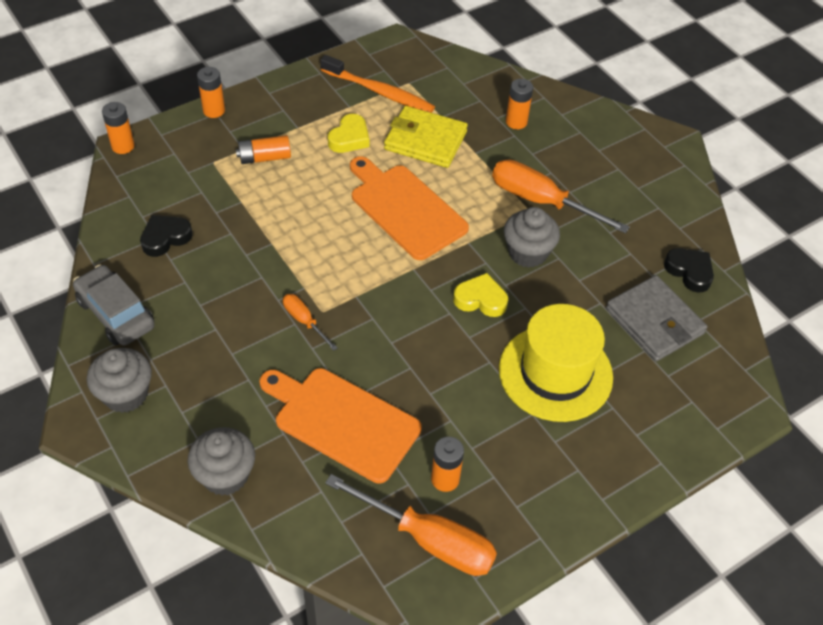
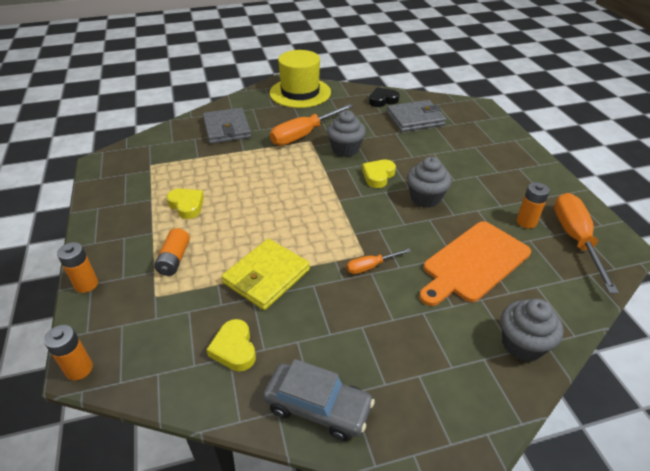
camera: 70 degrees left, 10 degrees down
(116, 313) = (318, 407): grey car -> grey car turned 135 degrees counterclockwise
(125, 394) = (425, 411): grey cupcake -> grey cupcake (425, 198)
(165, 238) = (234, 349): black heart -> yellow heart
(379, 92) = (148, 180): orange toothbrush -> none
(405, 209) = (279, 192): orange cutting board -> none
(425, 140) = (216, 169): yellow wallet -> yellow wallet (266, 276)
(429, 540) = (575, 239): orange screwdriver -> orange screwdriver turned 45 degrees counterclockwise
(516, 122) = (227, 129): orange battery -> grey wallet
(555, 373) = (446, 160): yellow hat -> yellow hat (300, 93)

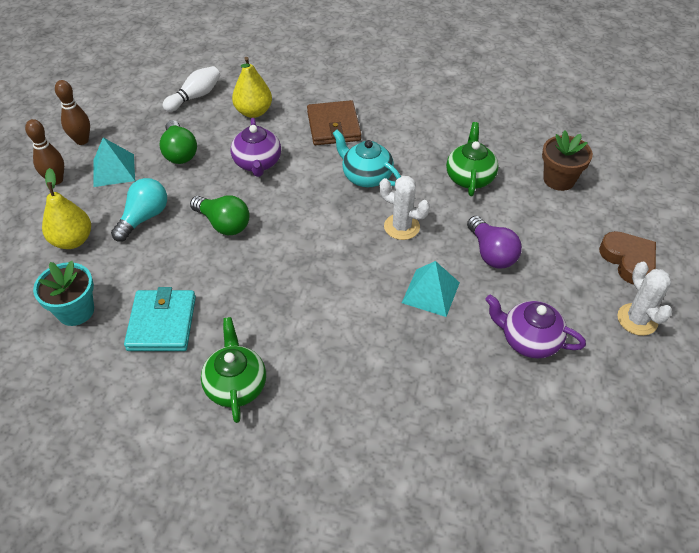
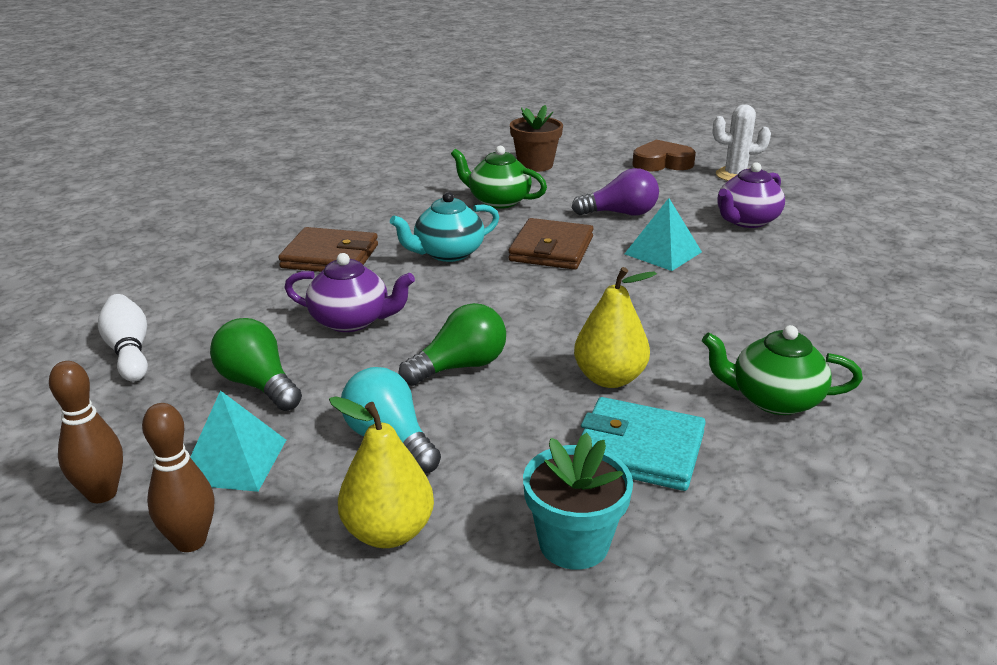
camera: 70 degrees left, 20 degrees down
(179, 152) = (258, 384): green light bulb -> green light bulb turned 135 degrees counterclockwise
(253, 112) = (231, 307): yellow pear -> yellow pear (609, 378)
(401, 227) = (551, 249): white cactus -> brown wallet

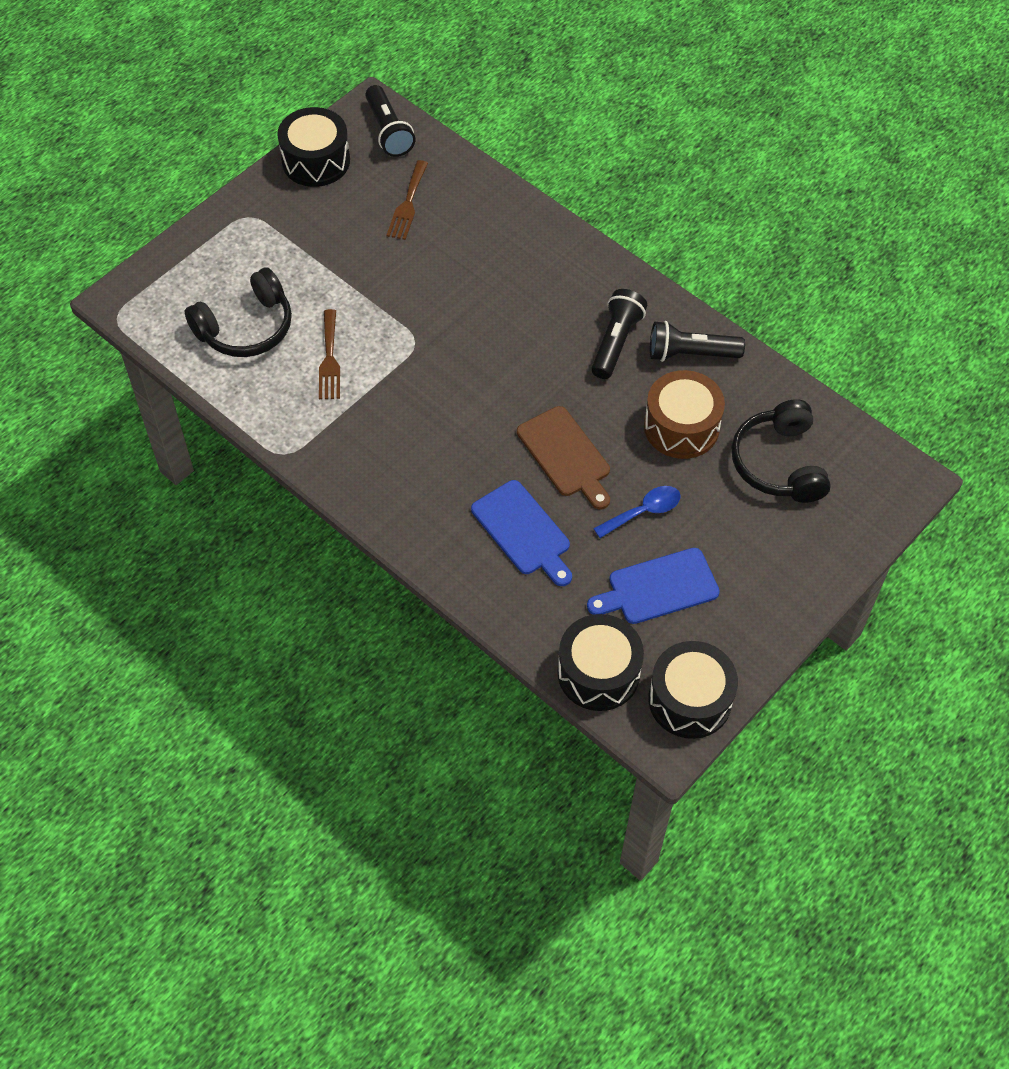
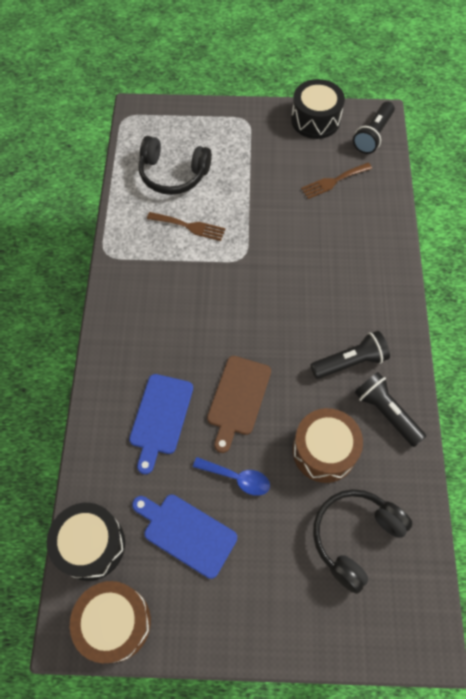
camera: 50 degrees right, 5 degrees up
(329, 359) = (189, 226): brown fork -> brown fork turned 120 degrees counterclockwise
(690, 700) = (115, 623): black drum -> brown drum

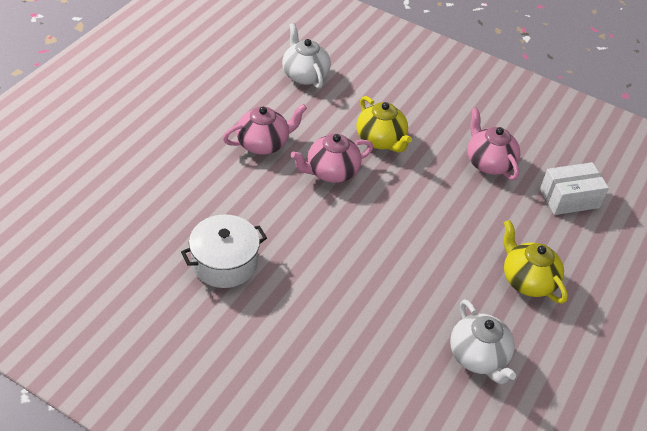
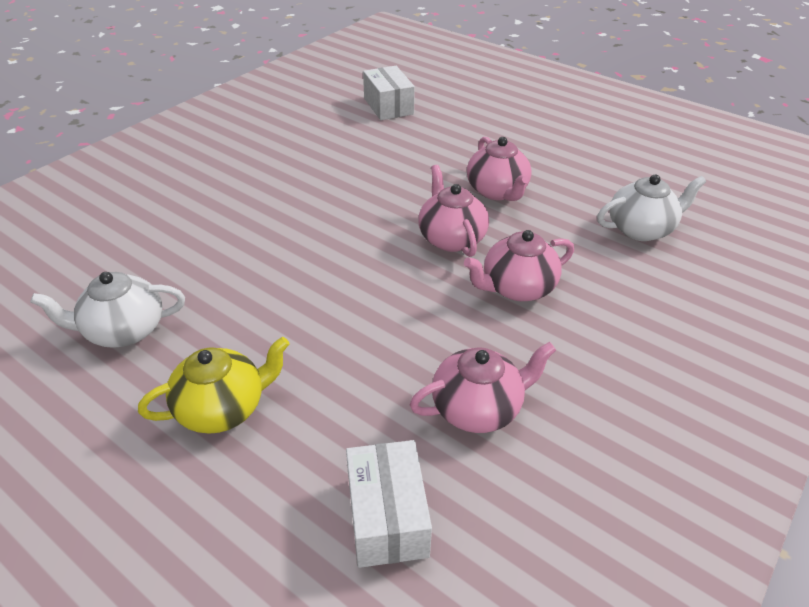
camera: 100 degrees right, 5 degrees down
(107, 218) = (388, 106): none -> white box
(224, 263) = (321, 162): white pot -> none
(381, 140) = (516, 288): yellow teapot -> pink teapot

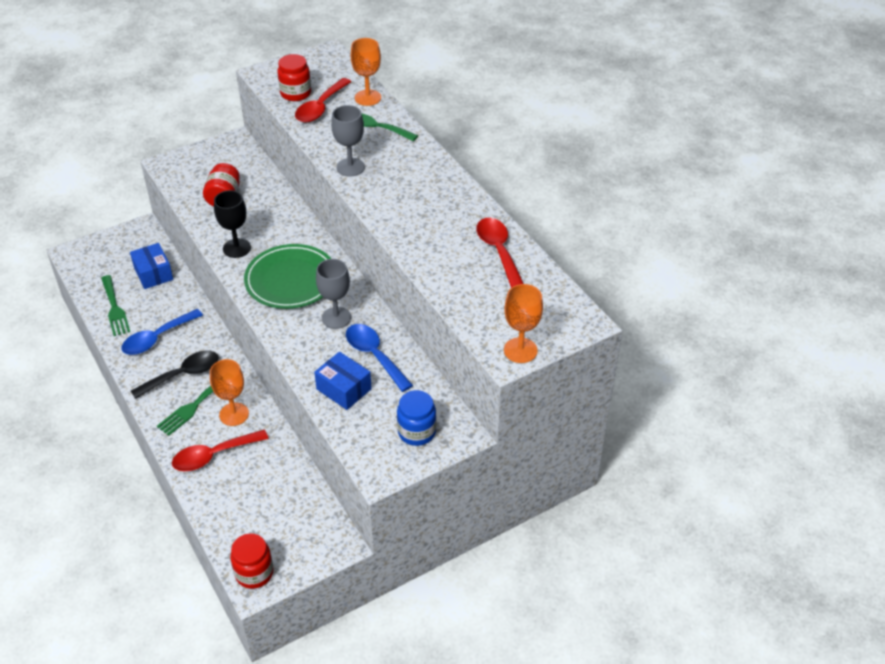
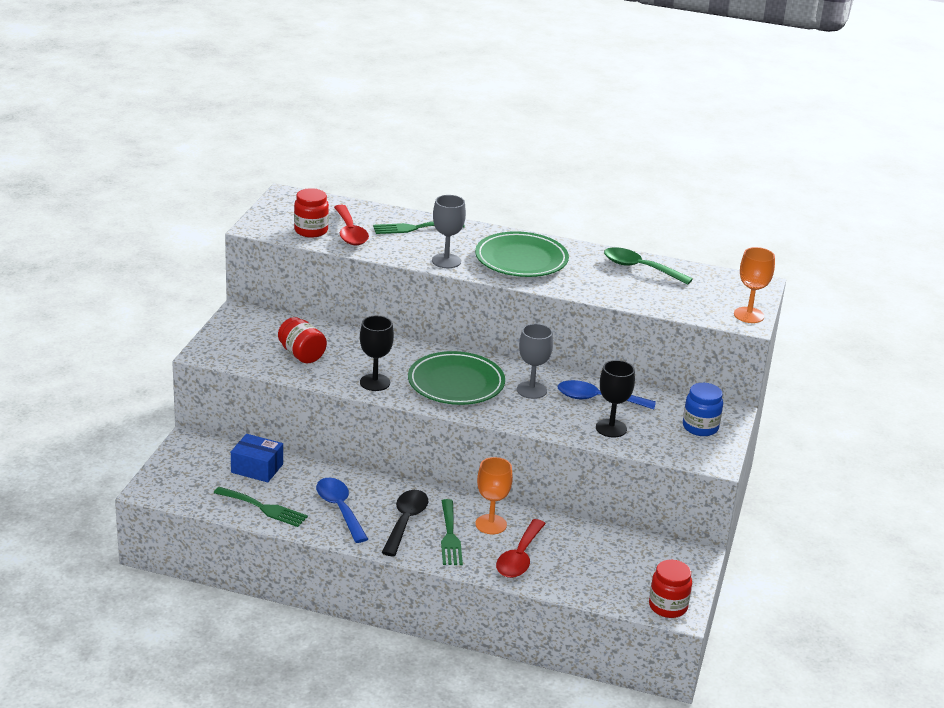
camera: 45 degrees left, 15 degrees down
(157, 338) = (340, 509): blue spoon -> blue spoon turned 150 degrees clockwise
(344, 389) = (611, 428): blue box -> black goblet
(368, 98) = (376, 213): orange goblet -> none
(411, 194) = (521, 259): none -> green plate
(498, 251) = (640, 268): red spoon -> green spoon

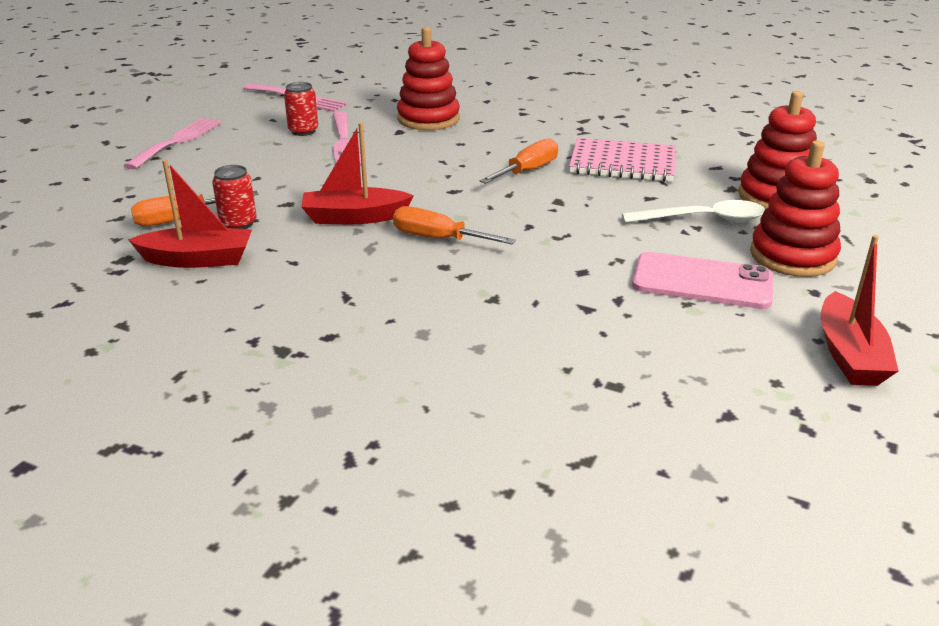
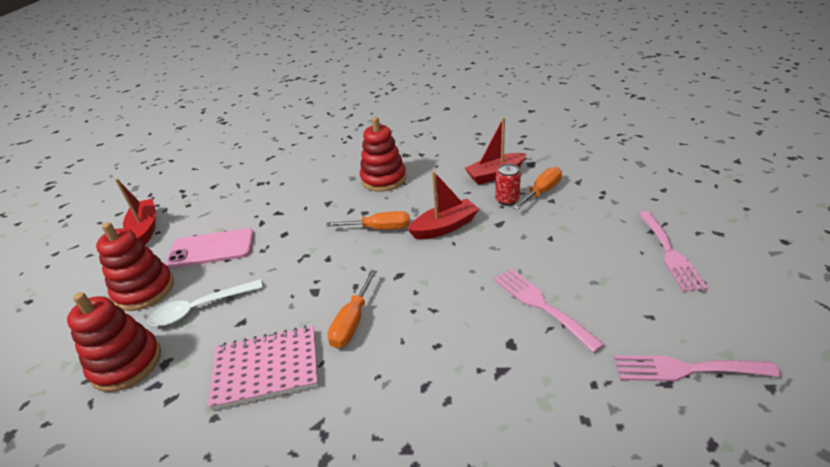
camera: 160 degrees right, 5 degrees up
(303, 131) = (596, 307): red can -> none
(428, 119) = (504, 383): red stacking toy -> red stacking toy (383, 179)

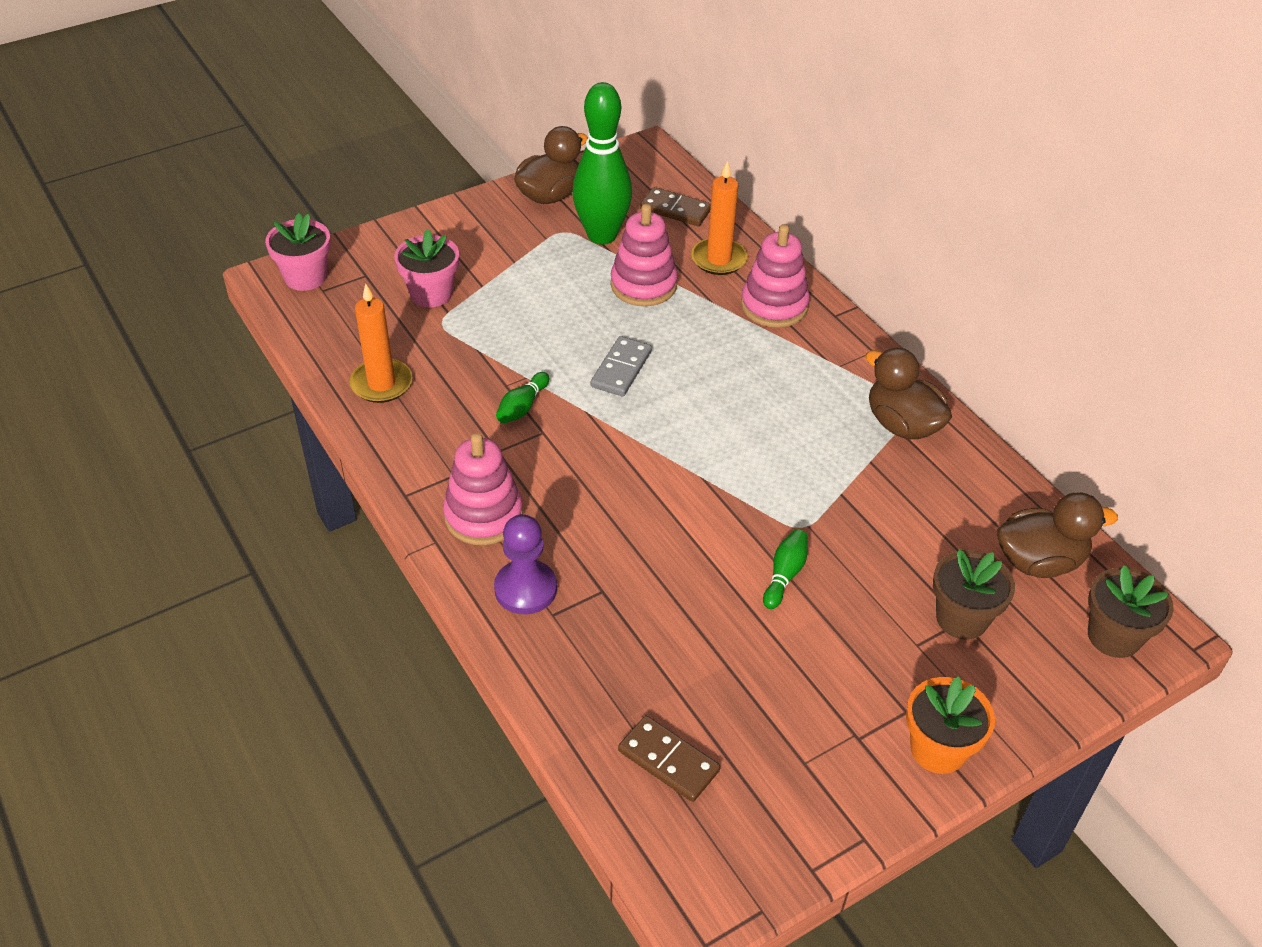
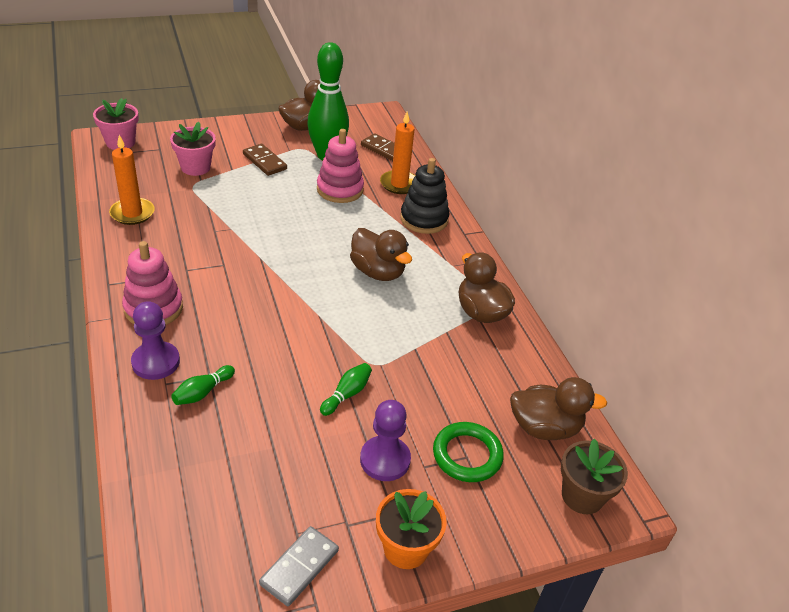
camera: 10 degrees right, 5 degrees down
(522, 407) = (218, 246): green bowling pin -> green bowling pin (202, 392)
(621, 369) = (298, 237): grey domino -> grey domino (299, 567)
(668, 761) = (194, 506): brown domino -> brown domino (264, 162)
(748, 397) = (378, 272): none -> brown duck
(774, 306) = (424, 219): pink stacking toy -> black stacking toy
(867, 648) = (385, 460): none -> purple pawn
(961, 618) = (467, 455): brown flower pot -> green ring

### Exercise requirements
Above are some entries; copy exactly the lines from the line with "camera: 70 degrees left, 20 degrees down" through the line with "(690, 700) = (115, 623): black", both included, but none of the pictures.

### Solution to this task
camera: 70 degrees left, 20 degrees down
(179, 152) = (258, 384): green light bulb -> green light bulb turned 135 degrees counterclockwise
(253, 112) = (231, 307): yellow pear -> yellow pear (609, 378)
(401, 227) = (551, 249): white cactus -> brown wallet

camera: 50 degrees right, 5 degrees up
(329, 359) = (189, 226): brown fork -> brown fork turned 120 degrees counterclockwise
(690, 700) = (115, 623): black drum -> brown drum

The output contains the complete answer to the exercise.